====== Supplied entries
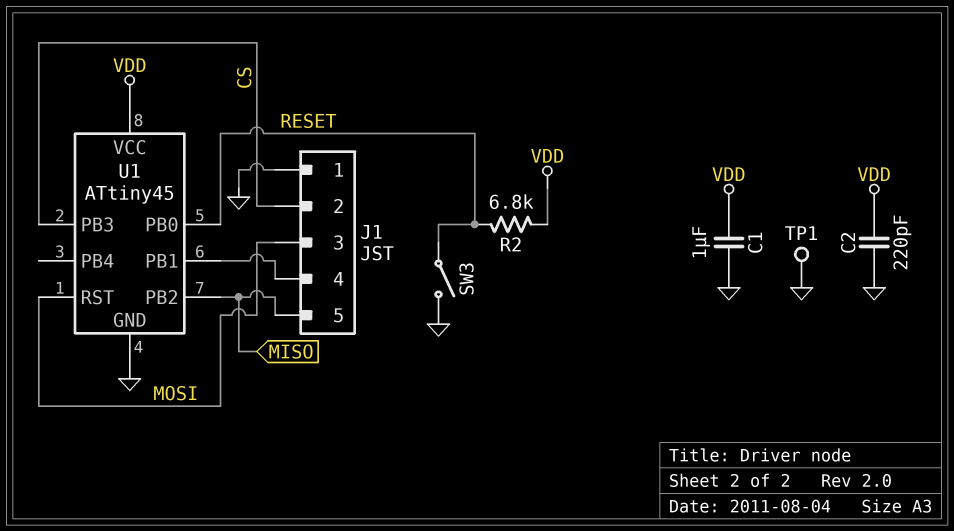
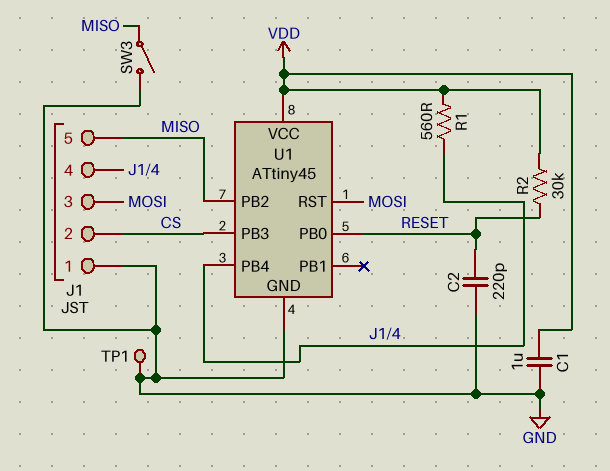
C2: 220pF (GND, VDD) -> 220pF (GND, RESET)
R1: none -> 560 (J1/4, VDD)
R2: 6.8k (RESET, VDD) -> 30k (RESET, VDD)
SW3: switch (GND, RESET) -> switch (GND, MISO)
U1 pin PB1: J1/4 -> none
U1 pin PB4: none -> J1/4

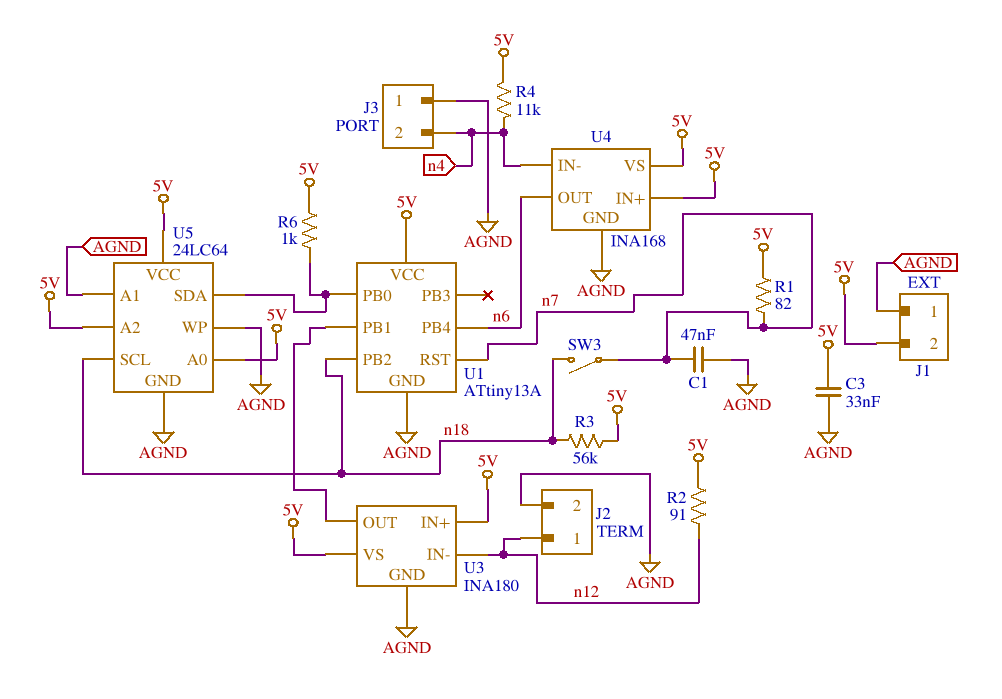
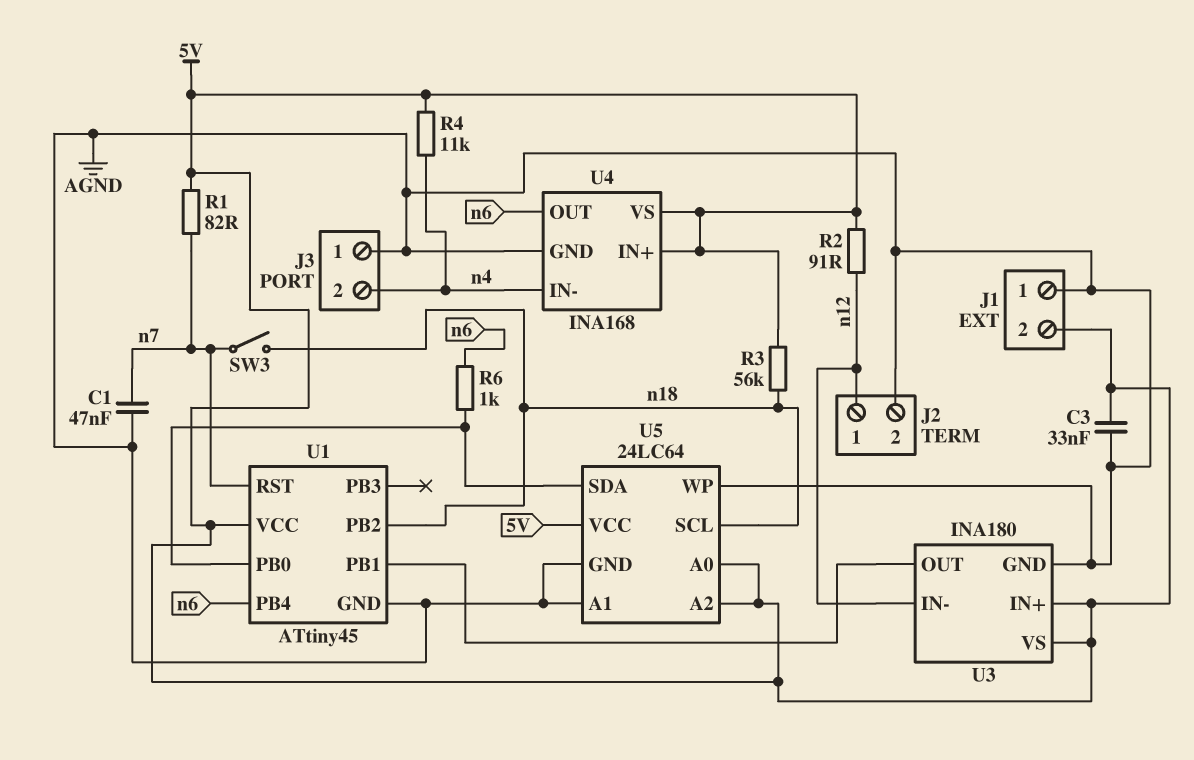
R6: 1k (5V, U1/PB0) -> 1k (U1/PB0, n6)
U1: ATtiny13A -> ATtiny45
============
Report each line of the material above where the word "RESET" appears.

● **Solution to this problem**
C2: 220pF (GND, VDD) -> 220pF (GND, RESET)
R2: 6.8k (RESET, VDD) -> 30k (RESET, VDD)
SW3: switch (GND, RESET) -> switch (GND, MISO)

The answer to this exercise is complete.